Could you retype the data from the line containing "spooky (311, 1029)" through the line containing "lunch (161, 1281)", including both of those lines, with no changes?

-- start Data to process --

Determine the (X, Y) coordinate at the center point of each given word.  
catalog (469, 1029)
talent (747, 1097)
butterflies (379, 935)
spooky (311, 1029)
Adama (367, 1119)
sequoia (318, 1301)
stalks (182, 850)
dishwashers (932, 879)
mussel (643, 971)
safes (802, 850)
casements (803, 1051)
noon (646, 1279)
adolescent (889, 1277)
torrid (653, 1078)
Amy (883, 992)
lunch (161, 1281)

-- end Data to process --
-- start Data to process --

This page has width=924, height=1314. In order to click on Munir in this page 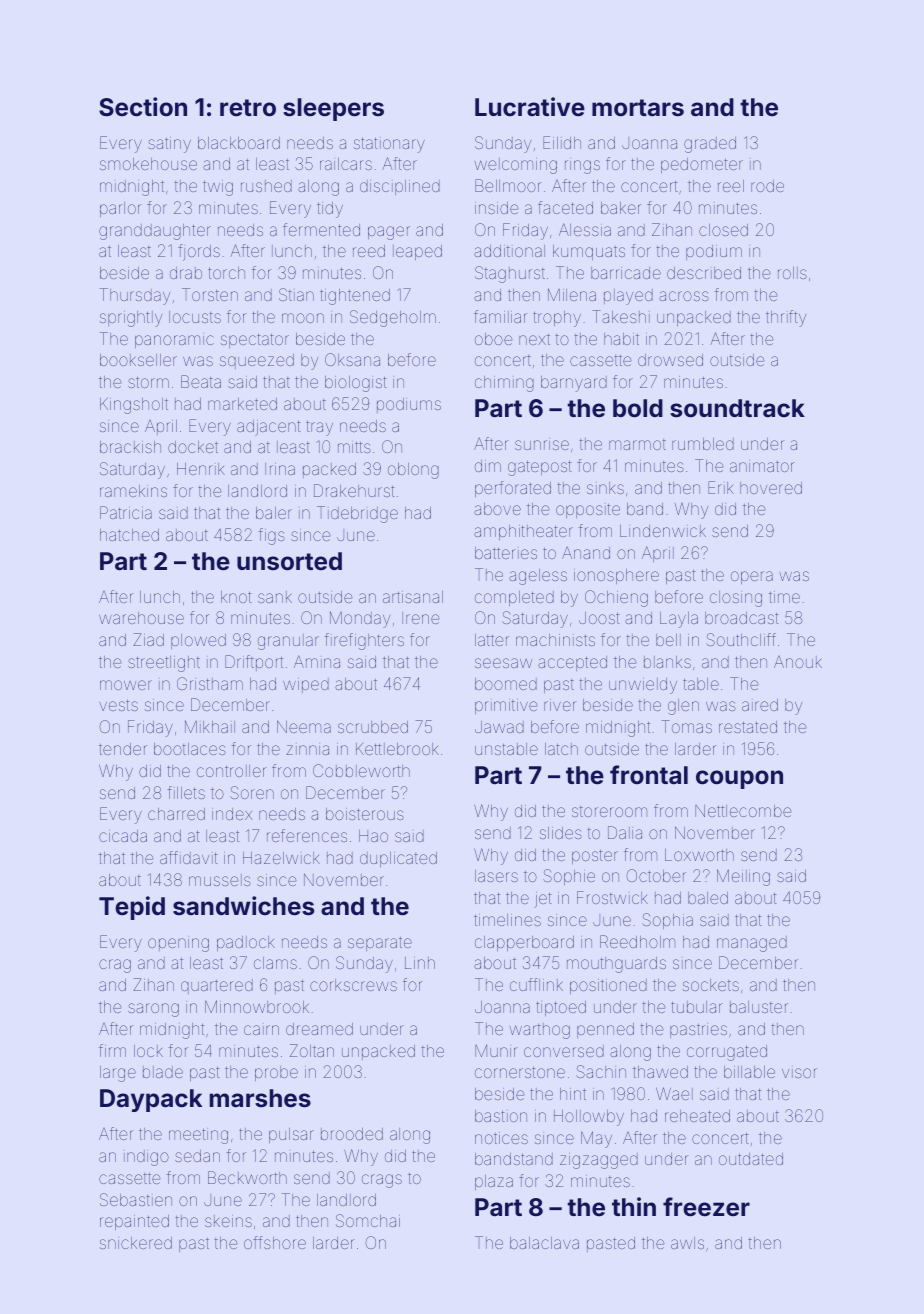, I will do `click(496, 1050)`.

-- end Data to process --

Exercise output:
spooky (311, 1029)
Adama (367, 1119)
sequoia (318, 1301)
stalks (182, 850)
dishwashers (932, 879)
mussel (643, 971)
safes (802, 850)
casements (803, 1051)
noon (646, 1279)
adolescent (889, 1277)
torrid (653, 1078)
Amy (883, 992)
lunch (161, 1281)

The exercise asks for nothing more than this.